> [Data supplied]
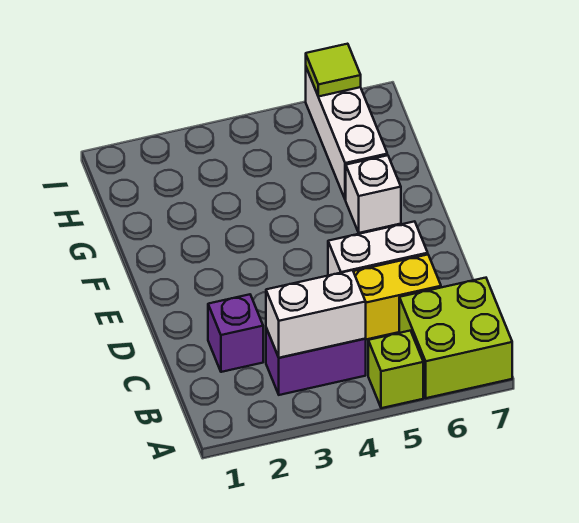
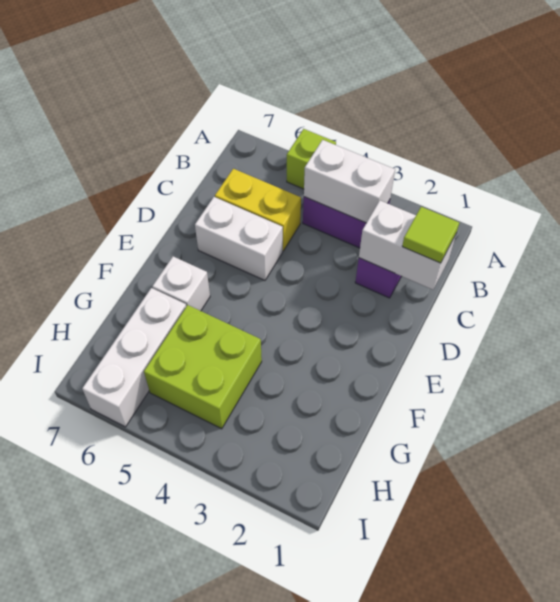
lime brick A6:B7 level 1 -> lime brick G4:H5 level 1
none -> white brick C1:C2 level 2
lime tile I6 level 2 -> lime tile C1 level 3

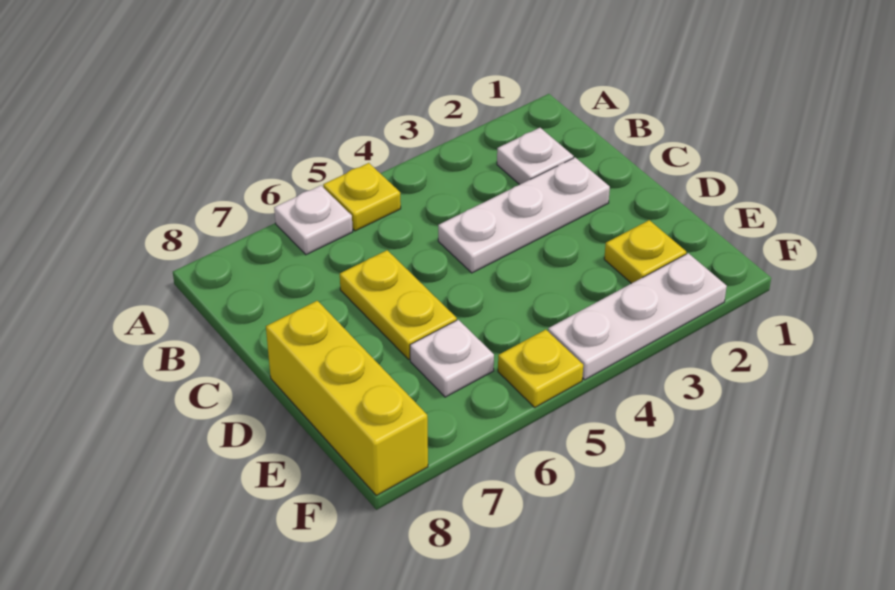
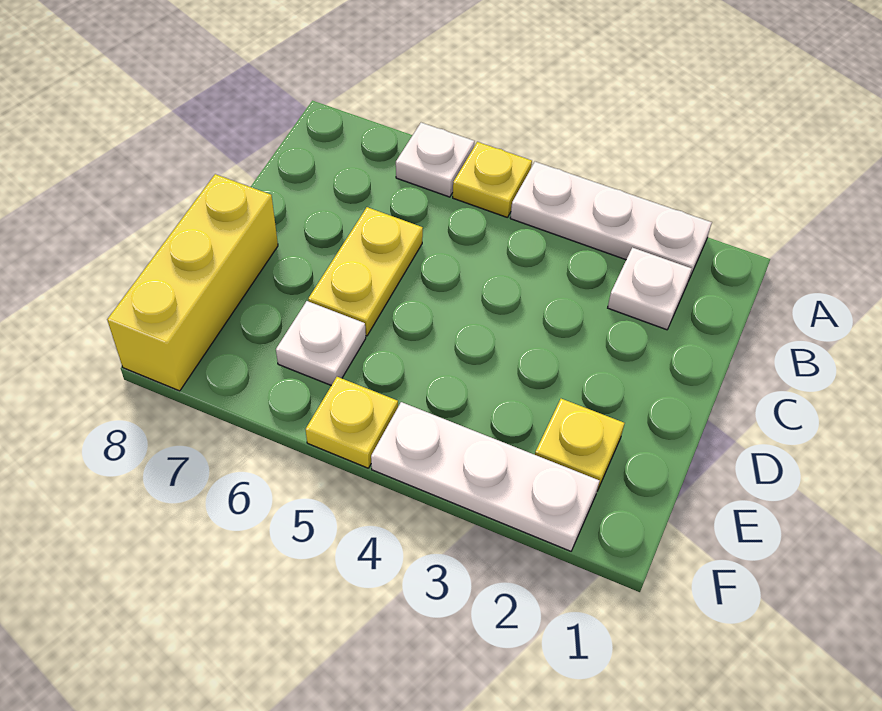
white plate C2:C4 level 1 -> white plate A2:A4 level 1

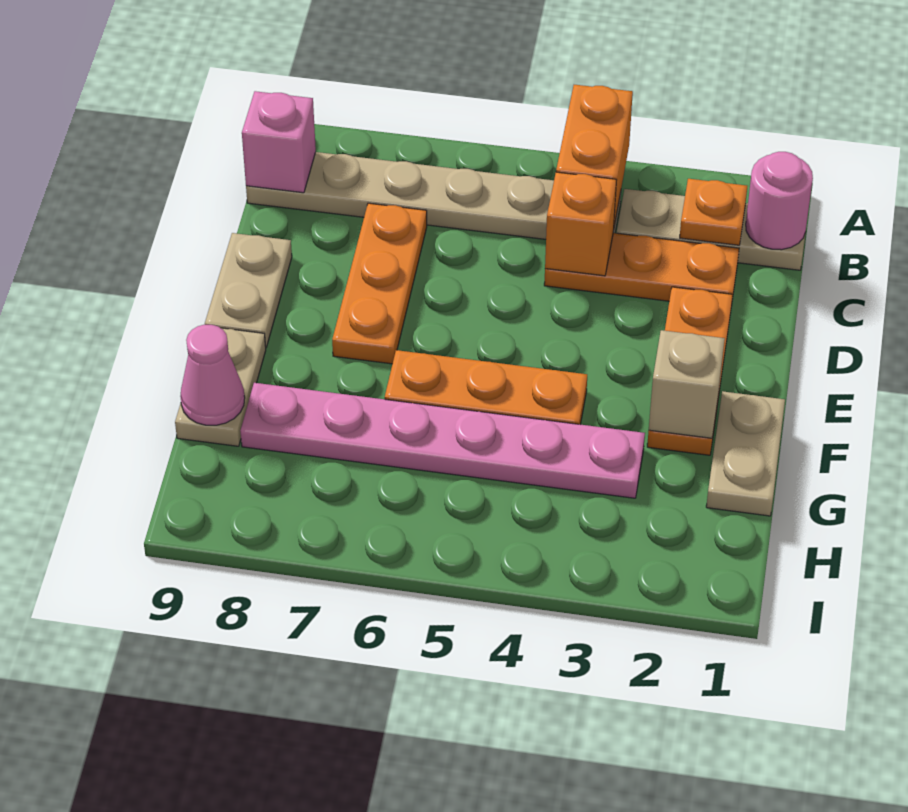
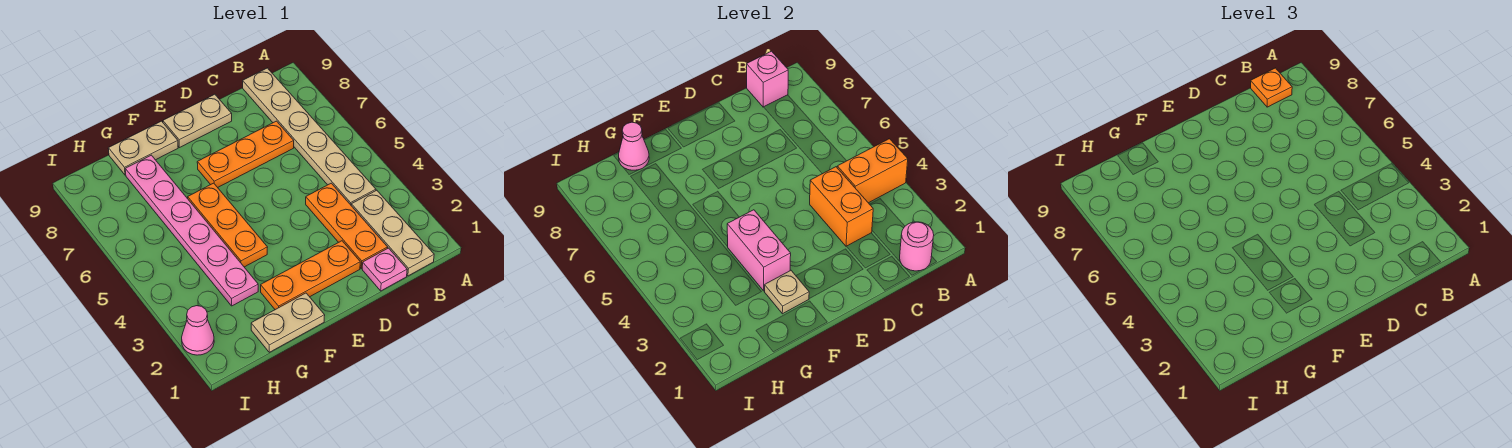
orange plate B2 level 2 -> orange plate B9 level 3
none -> pink plate C1 level 1
orange brick C4 level 2 -> orange brick C3:C4 level 2
tan brick F2 level 2 -> tan plate F2 level 2
none -> pink brick F3:F4 level 2
none -> pink cone I2 level 1

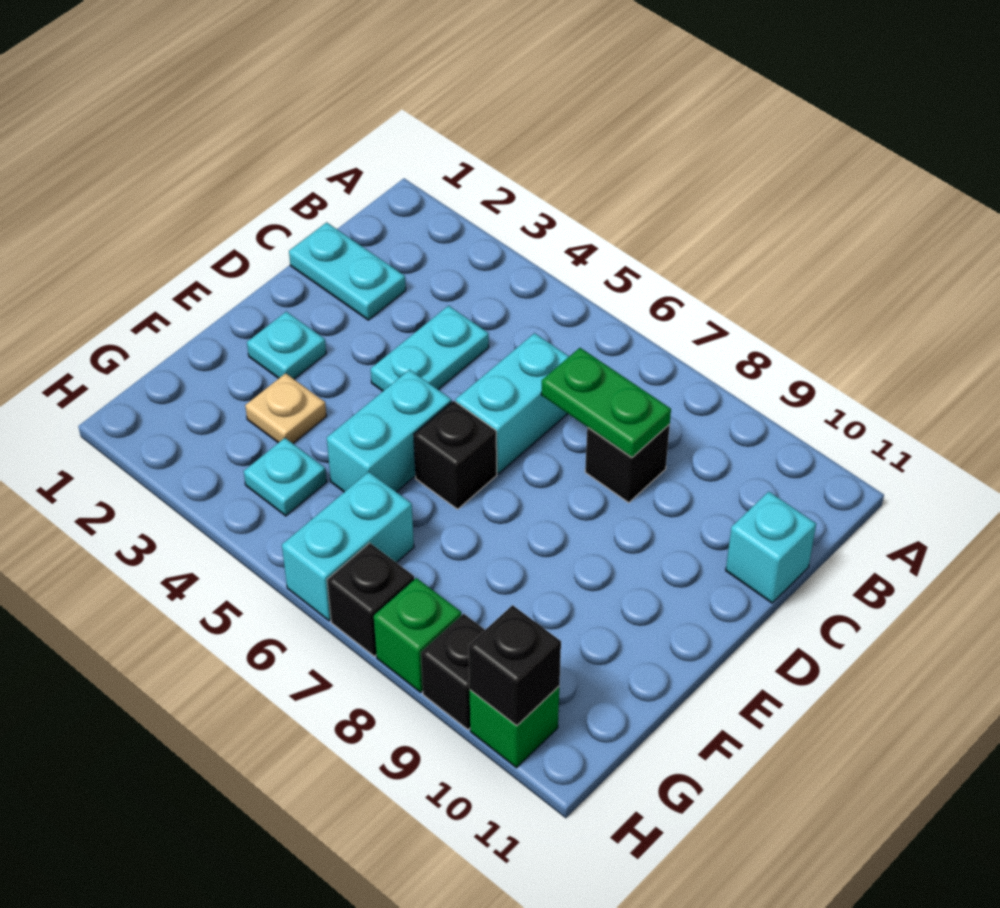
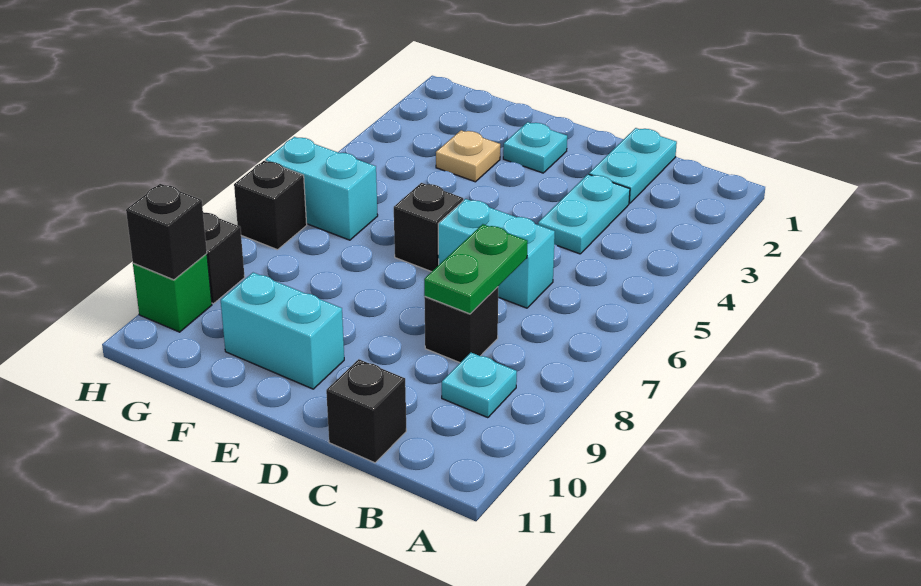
cyan plate C4:D4 level 1 -> cyan plate C3:C4 level 1
cyan brick C11 level 1 -> black brick C11 level 1
cyan brick E5:F5 level 1 -> cyan brick E10:F10 level 1
cyan plate G4 level 1 -> cyan plate B9 level 1
green brick H8 level 1 -> none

> [Problem to work on] Write out exactly the lines running from the one with "orange plate B2" through the end of the material, both ends included, while leaving the pictures out.

> [Task output]
orange plate B2 level 2 -> orange plate B9 level 3
none -> pink plate C1 level 1
orange brick C4 level 2 -> orange brick C3:C4 level 2
tan brick F2 level 2 -> tan plate F2 level 2
none -> pink brick F3:F4 level 2
none -> pink cone I2 level 1

cyan plate C4:D4 level 1 -> cyan plate C3:C4 level 1
cyan brick C11 level 1 -> black brick C11 level 1
cyan brick E5:F5 level 1 -> cyan brick E10:F10 level 1
cyan plate G4 level 1 -> cyan plate B9 level 1
green brick H8 level 1 -> none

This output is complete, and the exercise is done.